→ Exercise:
Your answer should contain every line of the records, transcribed word for word.

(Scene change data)
*****
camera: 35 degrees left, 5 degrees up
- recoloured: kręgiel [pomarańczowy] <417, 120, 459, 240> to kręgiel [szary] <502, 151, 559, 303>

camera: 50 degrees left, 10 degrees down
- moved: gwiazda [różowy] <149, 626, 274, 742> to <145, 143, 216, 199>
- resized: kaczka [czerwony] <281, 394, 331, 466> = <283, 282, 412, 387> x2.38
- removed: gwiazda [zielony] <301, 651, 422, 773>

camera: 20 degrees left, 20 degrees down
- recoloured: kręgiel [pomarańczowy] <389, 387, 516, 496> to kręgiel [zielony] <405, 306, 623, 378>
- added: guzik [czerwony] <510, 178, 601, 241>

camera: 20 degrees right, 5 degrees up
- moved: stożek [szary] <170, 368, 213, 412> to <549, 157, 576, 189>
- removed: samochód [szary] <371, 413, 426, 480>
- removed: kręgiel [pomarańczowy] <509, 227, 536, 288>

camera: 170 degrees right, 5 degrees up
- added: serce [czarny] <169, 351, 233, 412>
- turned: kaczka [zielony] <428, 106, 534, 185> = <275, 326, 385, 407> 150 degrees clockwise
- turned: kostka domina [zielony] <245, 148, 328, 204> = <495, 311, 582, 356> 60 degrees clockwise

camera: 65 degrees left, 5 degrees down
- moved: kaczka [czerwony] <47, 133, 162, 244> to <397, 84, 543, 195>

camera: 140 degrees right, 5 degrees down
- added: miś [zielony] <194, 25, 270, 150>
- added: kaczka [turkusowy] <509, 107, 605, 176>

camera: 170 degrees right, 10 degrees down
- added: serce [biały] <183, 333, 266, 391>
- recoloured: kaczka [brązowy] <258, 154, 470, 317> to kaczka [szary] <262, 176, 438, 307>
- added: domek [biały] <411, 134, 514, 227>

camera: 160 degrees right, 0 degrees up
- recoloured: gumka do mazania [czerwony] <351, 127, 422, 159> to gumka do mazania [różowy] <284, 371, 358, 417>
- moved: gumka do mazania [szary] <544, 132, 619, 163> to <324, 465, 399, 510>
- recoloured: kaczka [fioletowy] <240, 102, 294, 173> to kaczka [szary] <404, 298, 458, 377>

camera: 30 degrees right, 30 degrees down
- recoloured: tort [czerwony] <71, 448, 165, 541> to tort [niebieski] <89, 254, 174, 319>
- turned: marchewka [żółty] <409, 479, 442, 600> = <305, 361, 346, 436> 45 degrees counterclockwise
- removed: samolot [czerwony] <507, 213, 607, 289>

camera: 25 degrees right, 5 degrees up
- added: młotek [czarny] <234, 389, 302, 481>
*****
→ Exercise solution:
camera: 35 degrees left, 5 degrees up
- recoloured: kręgiel [pomarańczowy] <417, 120, 459, 240> to kręgiel [szary] <502, 151, 559, 303>

camera: 50 degrees left, 10 degrees down
- moved: gwiazda [różowy] <149, 626, 274, 742> to <145, 143, 216, 199>
- resized: kaczka [czerwony] <281, 394, 331, 466> = <283, 282, 412, 387> x2.38
- removed: gwiazda [zielony] <301, 651, 422, 773>

camera: 20 degrees left, 20 degrees down
- recoloured: kręgiel [pomarańczowy] <389, 387, 516, 496> to kręgiel [zielony] <405, 306, 623, 378>
- added: guzik [czerwony] <510, 178, 601, 241>

camera: 20 degrees right, 5 degrees up
- moved: stożek [szary] <170, 368, 213, 412> to <549, 157, 576, 189>
- removed: samochód [szary] <371, 413, 426, 480>
- removed: kręgiel [pomarańczowy] <509, 227, 536, 288>

camera: 170 degrees right, 5 degrees up
- added: serce [czarny] <169, 351, 233, 412>
- turned: kaczka [zielony] <428, 106, 534, 185> = <275, 326, 385, 407> 150 degrees clockwise
- turned: kostka domina [zielony] <245, 148, 328, 204> = <495, 311, 582, 356> 60 degrees clockwise

camera: 65 degrees left, 5 degrees down
- moved: kaczka [czerwony] <47, 133, 162, 244> to <397, 84, 543, 195>

camera: 140 degrees right, 5 degrees down
- added: miś [zielony] <194, 25, 270, 150>
- added: kaczka [turkusowy] <509, 107, 605, 176>

camera: 170 degrees right, 10 degrees down
- added: serce [biały] <183, 333, 266, 391>
- recoloured: kaczka [brązowy] <258, 154, 470, 317> to kaczka [szary] <262, 176, 438, 307>
- added: domek [biały] <411, 134, 514, 227>

camera: 160 degrees right, 0 degrees up
- recoloured: gumka do mazania [czerwony] <351, 127, 422, 159> to gumka do mazania [różowy] <284, 371, 358, 417>
- moved: gumka do mazania [szary] <544, 132, 619, 163> to <324, 465, 399, 510>
- recoloured: kaczka [fioletowy] <240, 102, 294, 173> to kaczka [szary] <404, 298, 458, 377>

camera: 30 degrees right, 30 degrees down
- recoloured: tort [czerwony] <71, 448, 165, 541> to tort [niebieski] <89, 254, 174, 319>
- turned: marchewka [żółty] <409, 479, 442, 600> = <305, 361, 346, 436> 45 degrees counterclockwise
- removed: samolot [czerwony] <507, 213, 607, 289>

camera: 25 degrees right, 5 degrees up
- added: młotek [czarny] <234, 389, 302, 481>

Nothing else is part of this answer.